▸ What is required
Every record must appear in your copy exactly as written, with no pictures.

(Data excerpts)
□ □ □ □ □

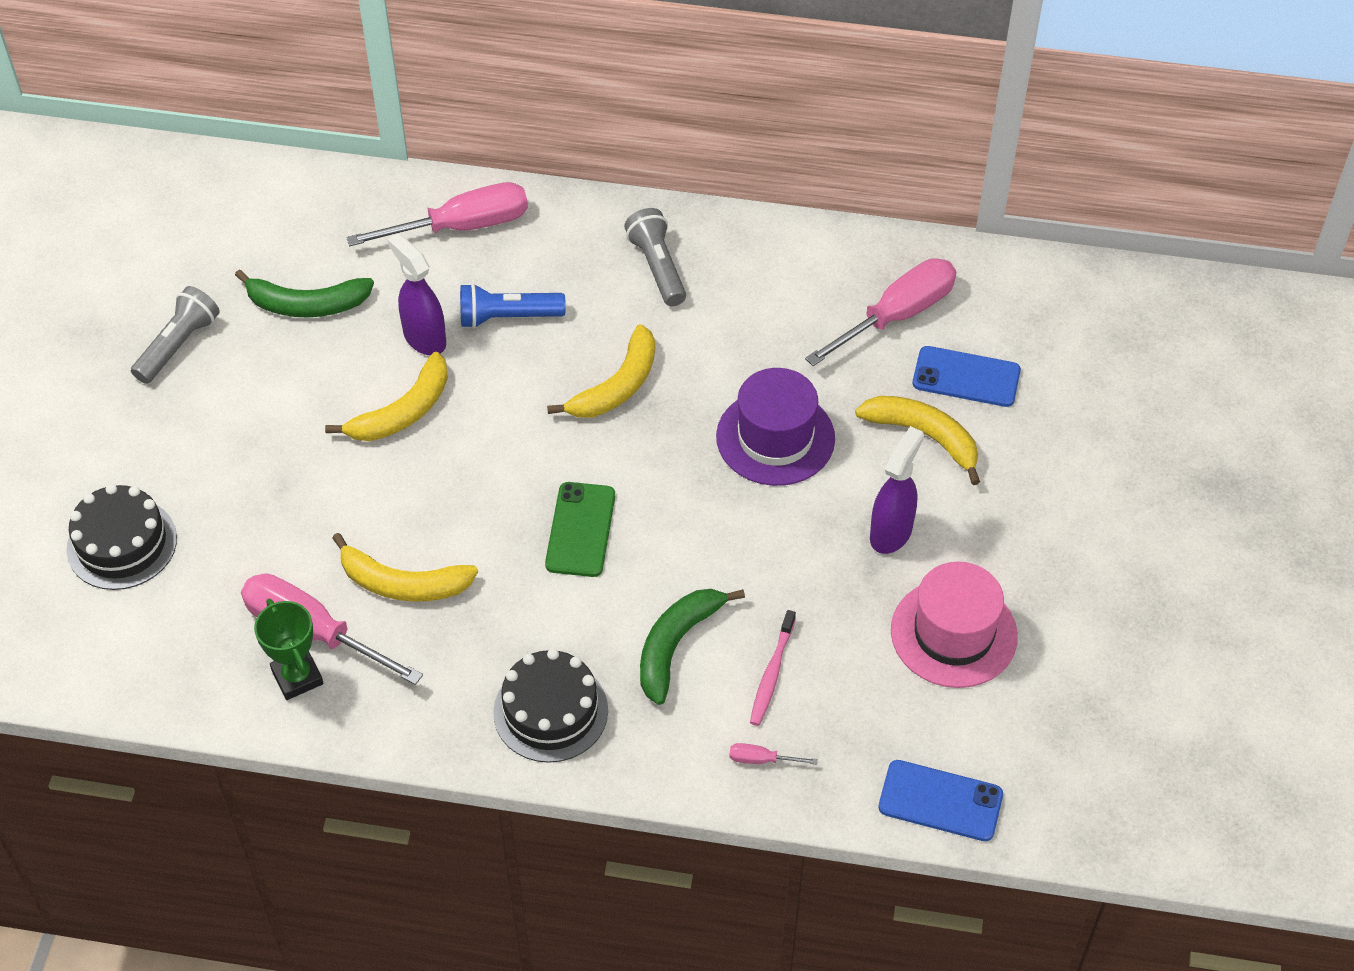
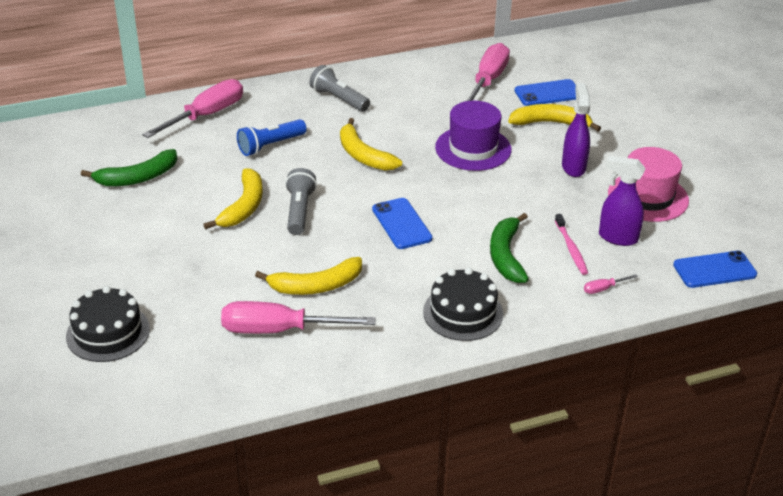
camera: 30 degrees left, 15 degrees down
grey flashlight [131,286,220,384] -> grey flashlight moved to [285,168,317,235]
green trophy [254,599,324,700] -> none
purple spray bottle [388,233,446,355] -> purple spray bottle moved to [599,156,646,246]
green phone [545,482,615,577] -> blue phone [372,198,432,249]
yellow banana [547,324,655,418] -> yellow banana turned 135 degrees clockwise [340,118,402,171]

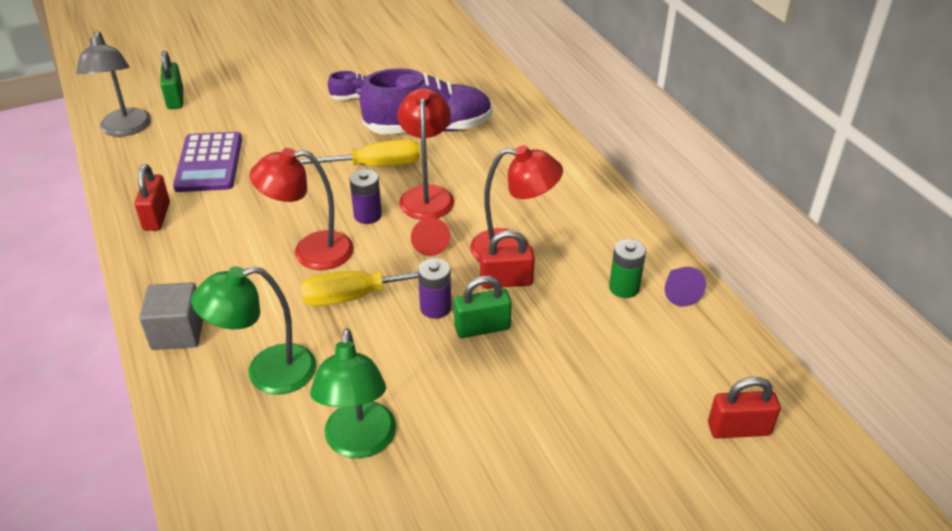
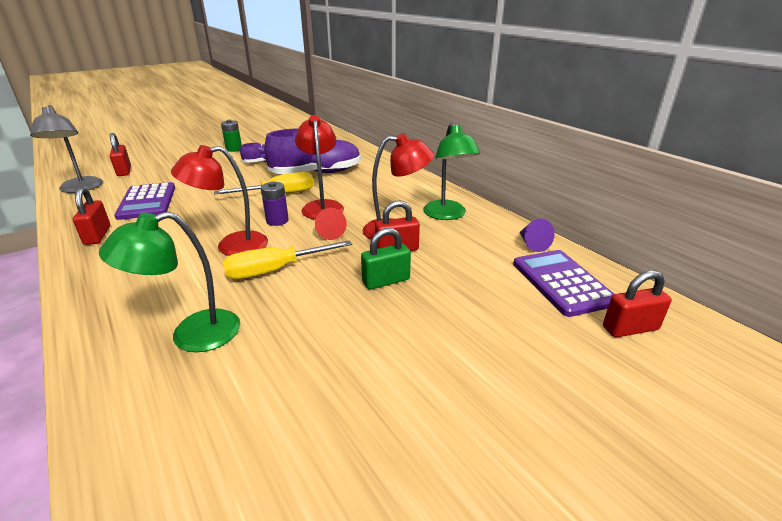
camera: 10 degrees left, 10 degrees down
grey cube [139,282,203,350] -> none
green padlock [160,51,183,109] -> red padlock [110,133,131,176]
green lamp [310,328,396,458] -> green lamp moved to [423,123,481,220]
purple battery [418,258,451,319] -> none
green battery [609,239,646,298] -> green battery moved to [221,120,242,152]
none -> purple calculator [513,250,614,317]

□ □ □ □ □

▸ Answer
camera: 30 degrees left, 15 degrees down
grey flashlight [131,286,220,384] -> grey flashlight moved to [285,168,317,235]
green trophy [254,599,324,700] -> none
purple spray bottle [388,233,446,355] -> purple spray bottle moved to [599,156,646,246]
green phone [545,482,615,577] -> blue phone [372,198,432,249]
yellow banana [547,324,655,418] -> yellow banana turned 135 degrees clockwise [340,118,402,171]

camera: 10 degrees left, 10 degrees down
grey cube [139,282,203,350] -> none
green padlock [160,51,183,109] -> red padlock [110,133,131,176]
green lamp [310,328,396,458] -> green lamp moved to [423,123,481,220]
purple battery [418,258,451,319] -> none
green battery [609,239,646,298] -> green battery moved to [221,120,242,152]
none -> purple calculator [513,250,614,317]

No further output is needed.